▶ [Exercise objective]: Only the text of the records belongs in the answer, copied exactly, with every picture omitted.

[Stored data entries]
*****

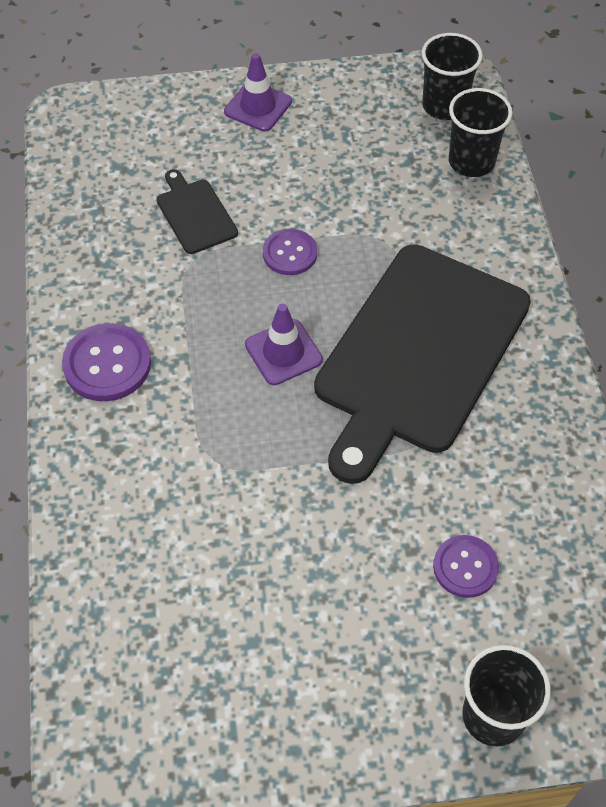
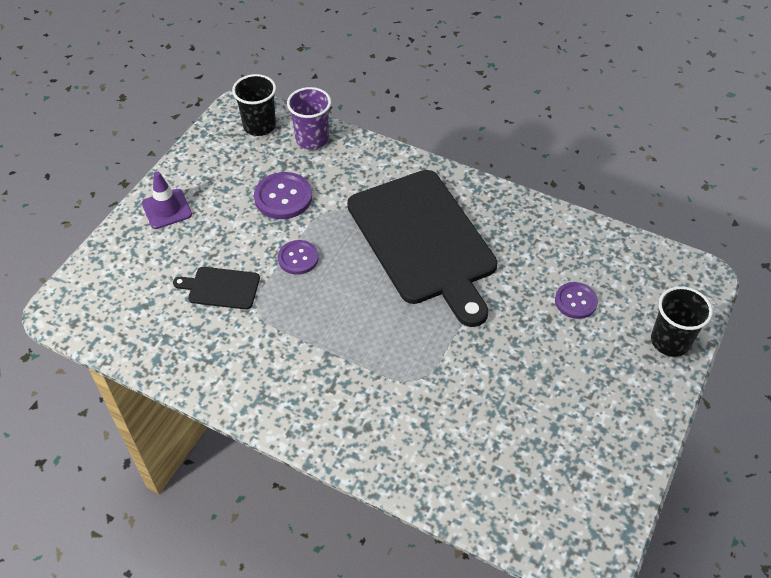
camera: 55 degrees left, 5 degrees down
(107, 364) = (297, 398): purple button -> purple button (283, 197)
(283, 352) = (368, 302): purple traffic cone -> none
(471, 161) = (312, 139): black cup -> purple cup

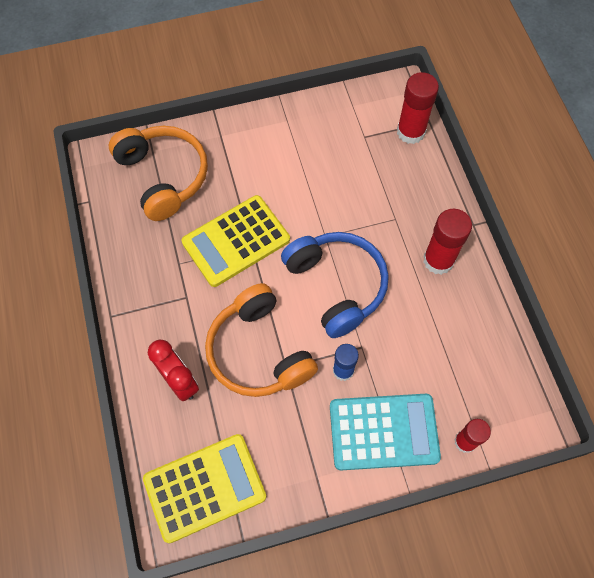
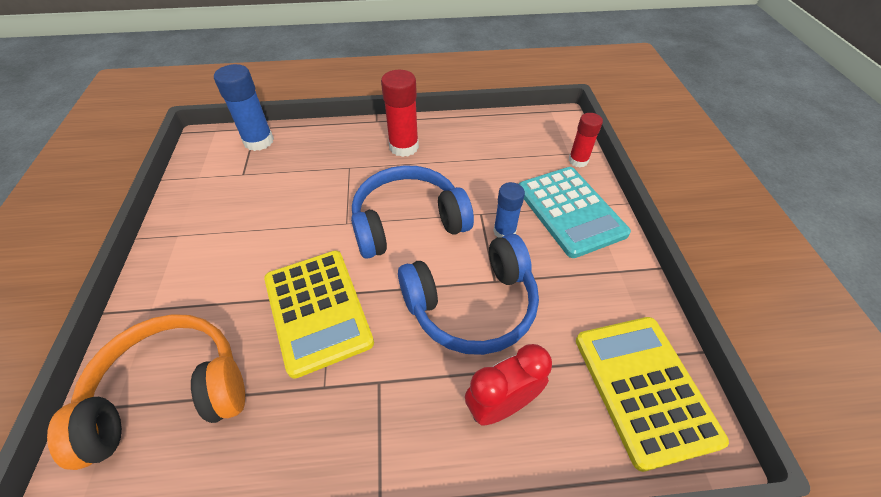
camera: 80 degrees left, 15 degrees down
(258, 351) = (472, 305): orange headphones -> blue headphones
(383, 432) = (570, 211): turquoise calculator -> turquoise calculator turned 150 degrees clockwise
(410, 132) = (258, 141): red glue stick -> blue glue stick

*****

▶ [Answer below]:
camera: 55 degrees left, 5 degrees down
(107, 364) = (297, 398): purple button -> purple button (283, 197)
(283, 352) = (368, 302): purple traffic cone -> none
(471, 161) = (312, 139): black cup -> purple cup

camera: 80 degrees left, 15 degrees down
(258, 351) = (472, 305): orange headphones -> blue headphones
(383, 432) = (570, 211): turquoise calculator -> turquoise calculator turned 150 degrees clockwise
(410, 132) = (258, 141): red glue stick -> blue glue stick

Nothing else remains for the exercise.